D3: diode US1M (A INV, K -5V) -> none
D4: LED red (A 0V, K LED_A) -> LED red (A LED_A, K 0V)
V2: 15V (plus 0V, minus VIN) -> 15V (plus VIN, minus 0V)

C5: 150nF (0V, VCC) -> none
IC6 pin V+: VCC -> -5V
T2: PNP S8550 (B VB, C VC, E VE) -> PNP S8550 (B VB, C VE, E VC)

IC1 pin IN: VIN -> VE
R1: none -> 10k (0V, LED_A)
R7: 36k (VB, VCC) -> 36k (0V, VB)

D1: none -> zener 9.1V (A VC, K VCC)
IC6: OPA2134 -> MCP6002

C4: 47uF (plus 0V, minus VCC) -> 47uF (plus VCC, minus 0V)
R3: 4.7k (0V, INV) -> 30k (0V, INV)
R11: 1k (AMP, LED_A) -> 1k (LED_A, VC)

- - - - -

AIM OF THE EXERCISE
The output must consist solely of the lines from the one containing "T2: PNP S8550" through the end of the listing, unaltered.

TASK SOLUTION
T2: PNP S8550 (B VB, C VC, E VE) -> PNP S8550 (B VB, C VE, E VC)

IC1 pin IN: VIN -> VE
R1: none -> 10k (0V, LED_A)
R7: 36k (VB, VCC) -> 36k (0V, VB)

D1: none -> zener 9.1V (A VC, K VCC)
IC6: OPA2134 -> MCP6002

C4: 47uF (plus 0V, minus VCC) -> 47uF (plus VCC, minus 0V)
R3: 4.7k (0V, INV) -> 30k (0V, INV)
R11: 1k (AMP, LED_A) -> 1k (LED_A, VC)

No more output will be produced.